* **Problem statement**: Copy nothing but the lines below, from the one with "brown bucket: 2 -> 3" through the one with "white nut: 10 -> 9", exactly as written; no pictures should appear.

* **Records shown**:
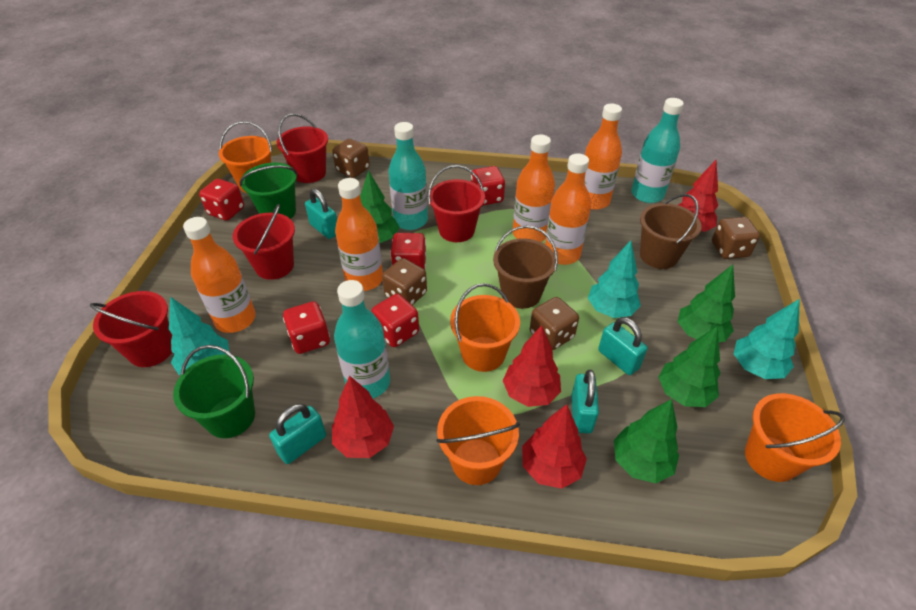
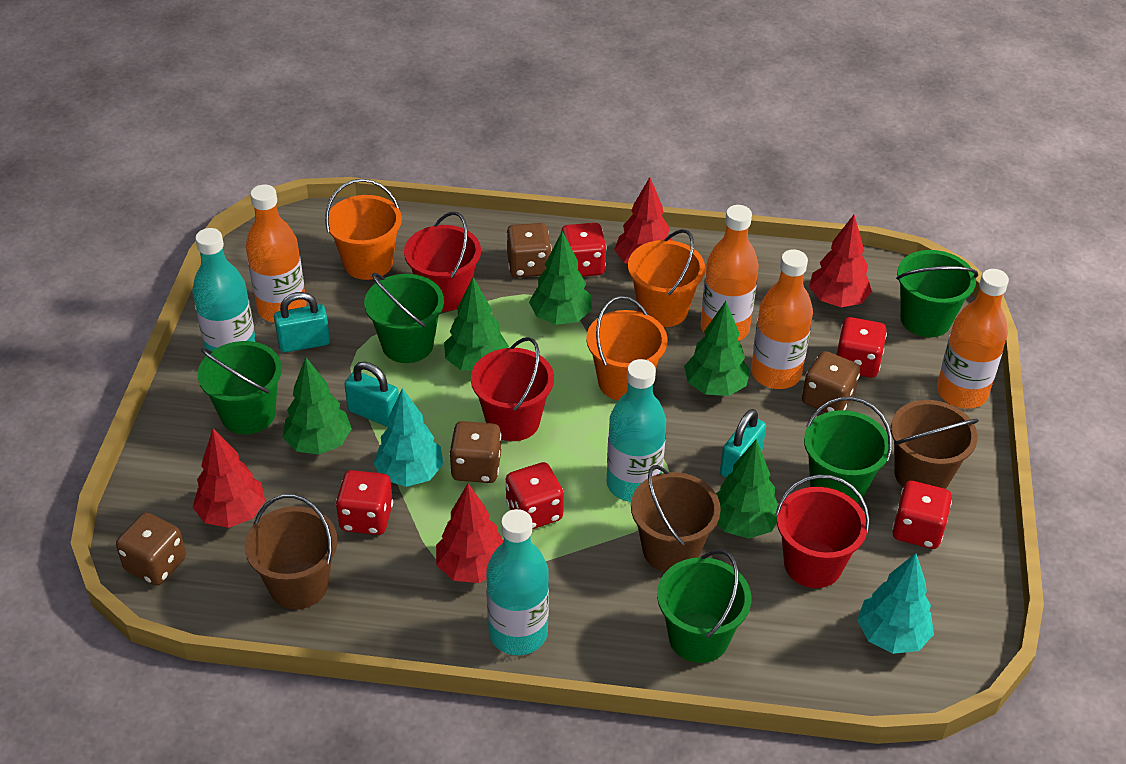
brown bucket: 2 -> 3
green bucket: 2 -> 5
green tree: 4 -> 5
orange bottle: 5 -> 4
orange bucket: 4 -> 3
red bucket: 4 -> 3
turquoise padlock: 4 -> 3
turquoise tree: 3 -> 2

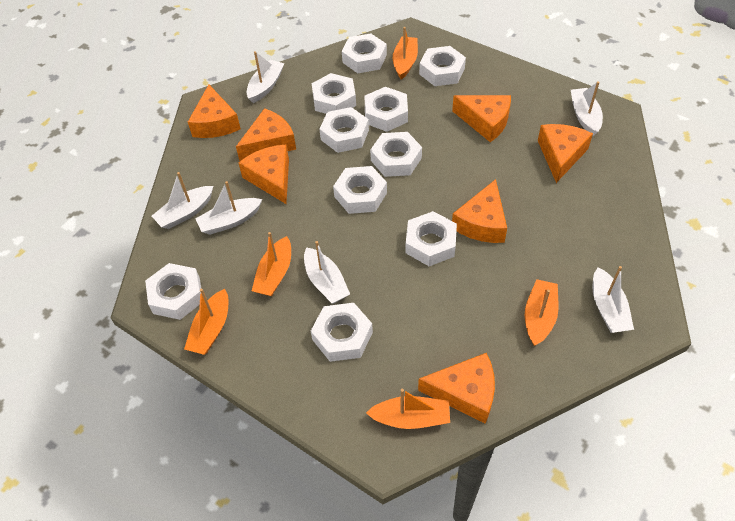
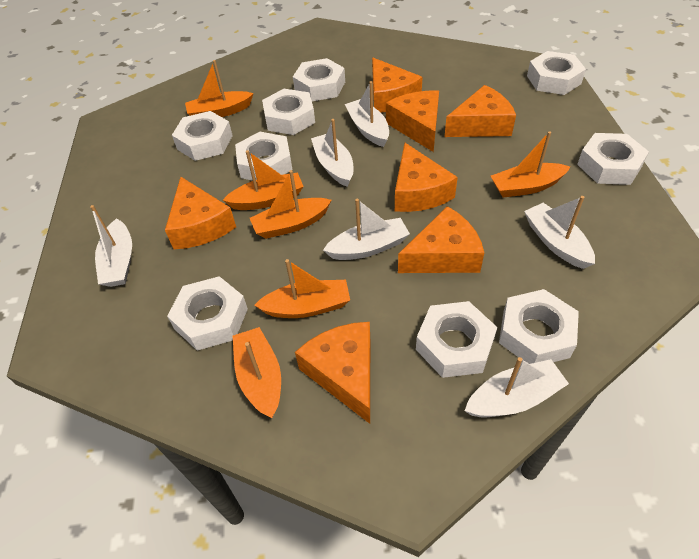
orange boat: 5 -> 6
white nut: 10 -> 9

--

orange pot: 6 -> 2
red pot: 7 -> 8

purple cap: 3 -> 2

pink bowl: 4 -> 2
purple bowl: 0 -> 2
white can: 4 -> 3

==

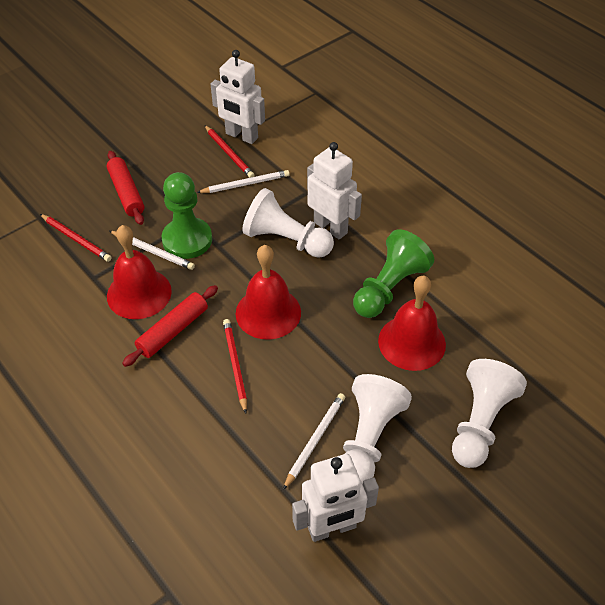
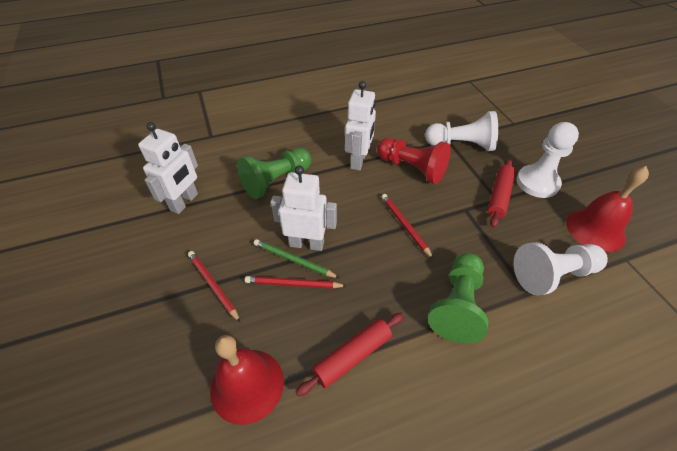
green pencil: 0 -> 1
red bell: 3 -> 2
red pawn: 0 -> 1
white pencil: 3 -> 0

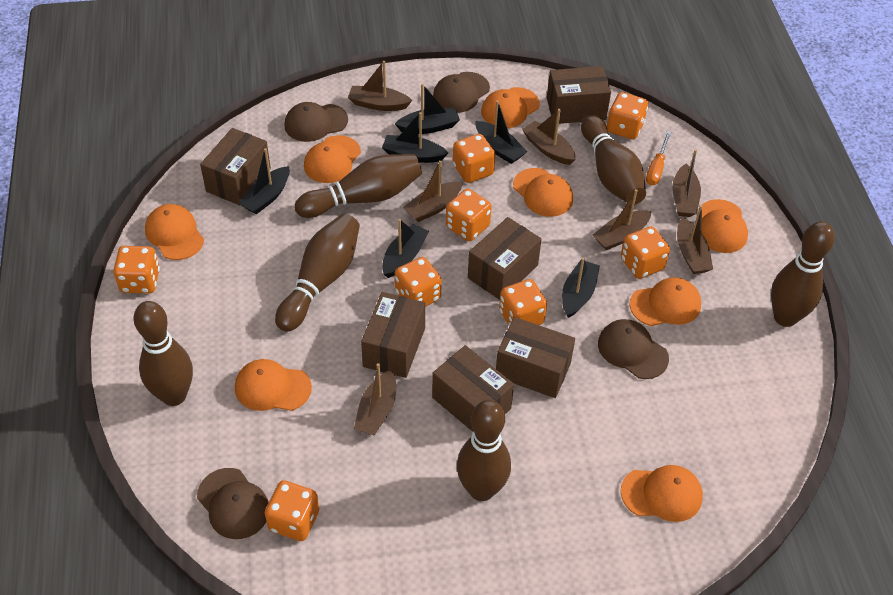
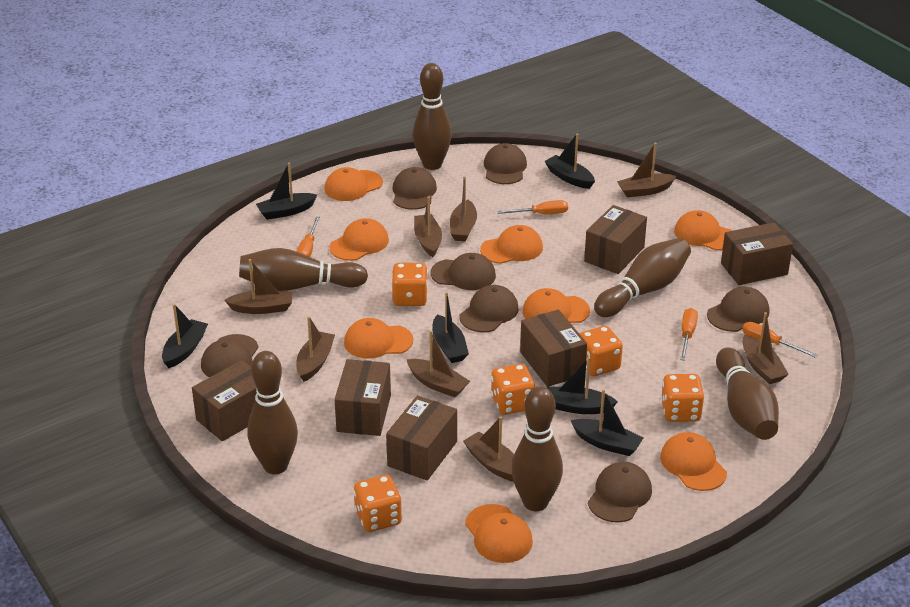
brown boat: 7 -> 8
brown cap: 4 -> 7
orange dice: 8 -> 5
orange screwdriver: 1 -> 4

* **Exercise response**:
brown bucket: 2 -> 3
green bucket: 2 -> 5
green tree: 4 -> 5
orange bottle: 5 -> 4
orange bucket: 4 -> 3
red bucket: 4 -> 3
turquoise padlock: 4 -> 3
turquoise tree: 3 -> 2

orange boat: 5 -> 6
white nut: 10 -> 9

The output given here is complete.